* Entries shown *
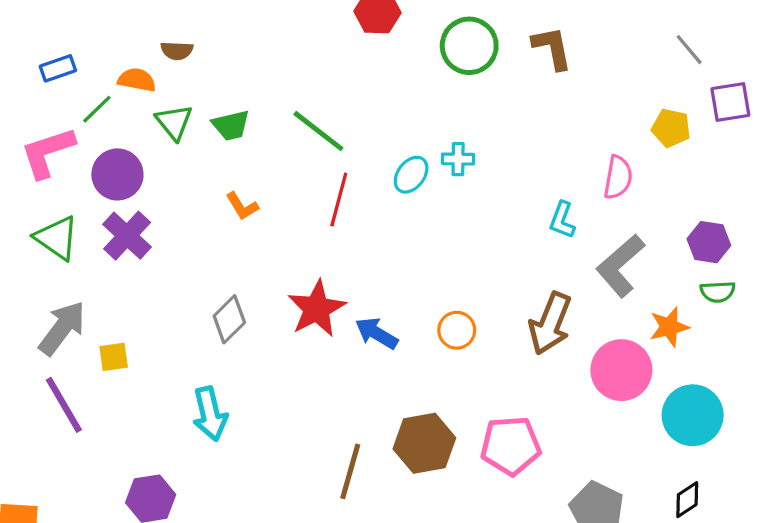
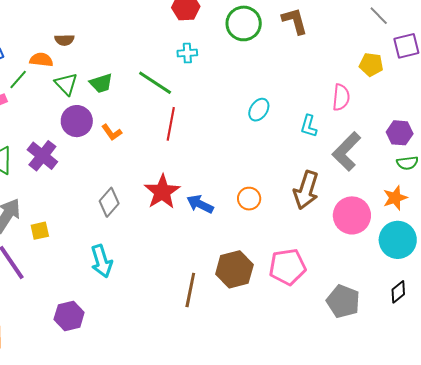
cyan cross: (458, 159) -> (187, 53), moved
purple circle: (117, 174) -> (77, 121), moved
cyan ellipse: (411, 175) -> (259, 110), moved
orange star: (669, 327) -> (395, 198), moved

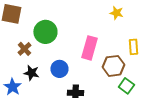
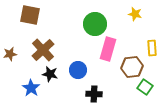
green circle: (45, 32) -> (95, 24), moved
brown cross: (24, 49) -> (43, 50), size x1.6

* Your goal *
I need the entries printed exactly, with each picture left out.

* Problem solution *
cyan cross: (458, 159) -> (187, 53), moved
purple circle: (117, 174) -> (77, 121), moved
cyan ellipse: (411, 175) -> (259, 110), moved
orange star: (669, 327) -> (395, 198), moved

green circle: (45, 32) -> (95, 24), moved
brown cross: (24, 49) -> (43, 50), size x1.6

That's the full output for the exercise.